* DIRECTIONS FOR THIS TASK *
Exactly reproduce the entries, dropping any pictures from your copy.

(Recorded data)
•••
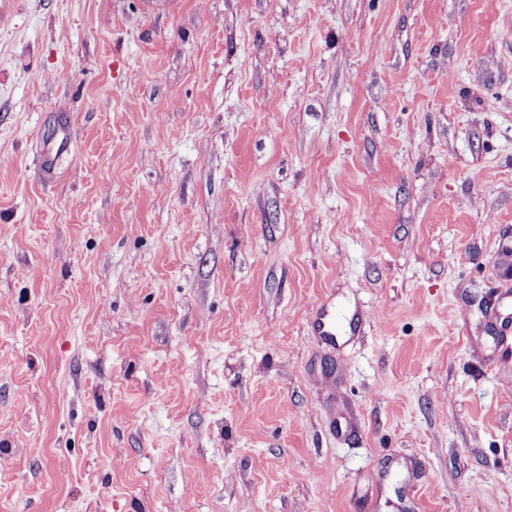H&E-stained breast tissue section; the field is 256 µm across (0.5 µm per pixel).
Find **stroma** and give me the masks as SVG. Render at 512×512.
Listing matches in <instances>:
<instances>
[{"label": "stroma", "instance_id": "stroma-1", "mask_svg": "<svg viewBox=\"0 0 512 512\" xmlns=\"http://www.w3.org/2000/svg\"><path fill=\"white\" fill-rule=\"evenodd\" d=\"M506 316L512 0H0V512H512ZM336 307L321 306L312 322L314 331L324 336L329 341L336 340Z\"/></svg>", "mask_w": 512, "mask_h": 512}]
</instances>
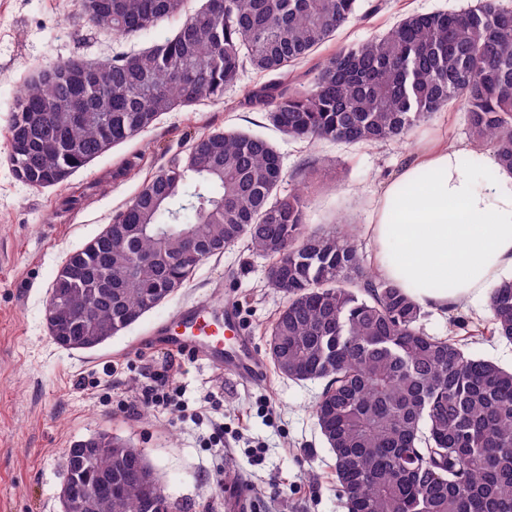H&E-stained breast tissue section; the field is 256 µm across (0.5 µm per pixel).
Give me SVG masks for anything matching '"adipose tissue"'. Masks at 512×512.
I'll return each mask as SVG.
<instances>
[{
    "label": "adipose tissue",
    "mask_w": 512,
    "mask_h": 512,
    "mask_svg": "<svg viewBox=\"0 0 512 512\" xmlns=\"http://www.w3.org/2000/svg\"><path fill=\"white\" fill-rule=\"evenodd\" d=\"M368 230L379 276L420 309L454 311L512 269V170L490 151L421 146L381 188Z\"/></svg>",
    "instance_id": "1"
}]
</instances>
•••
* THE REPLY *
H&E-stained breast tissue section; the field is 256 µm across (0.5 µm per pixel).
Find **stroma** and give me the masks as SVG. Render at 512×512.
Listing matches in <instances>:
<instances>
[{"label": "stroma", "instance_id": "stroma-1", "mask_svg": "<svg viewBox=\"0 0 512 512\" xmlns=\"http://www.w3.org/2000/svg\"><path fill=\"white\" fill-rule=\"evenodd\" d=\"M506 316L512 0H0V512H512ZM336 307L321 306L312 322L314 331L324 336L329 341L336 340Z\"/></svg>", "mask_w": 512, "mask_h": 512}]
</instances>
H&E-stained breast tissue section; the field is 256 µm across (0.5 µm per pixel).
Give me SVG masks for anything matching '"adipose tissue"'. Masks at 512×512.
I'll return each mask as SVG.
<instances>
[{
    "label": "adipose tissue",
    "mask_w": 512,
    "mask_h": 512,
    "mask_svg": "<svg viewBox=\"0 0 512 512\" xmlns=\"http://www.w3.org/2000/svg\"><path fill=\"white\" fill-rule=\"evenodd\" d=\"M368 230L379 276L420 309L454 311L512 269V170L490 151L421 146L381 188Z\"/></svg>",
    "instance_id": "1"
}]
</instances>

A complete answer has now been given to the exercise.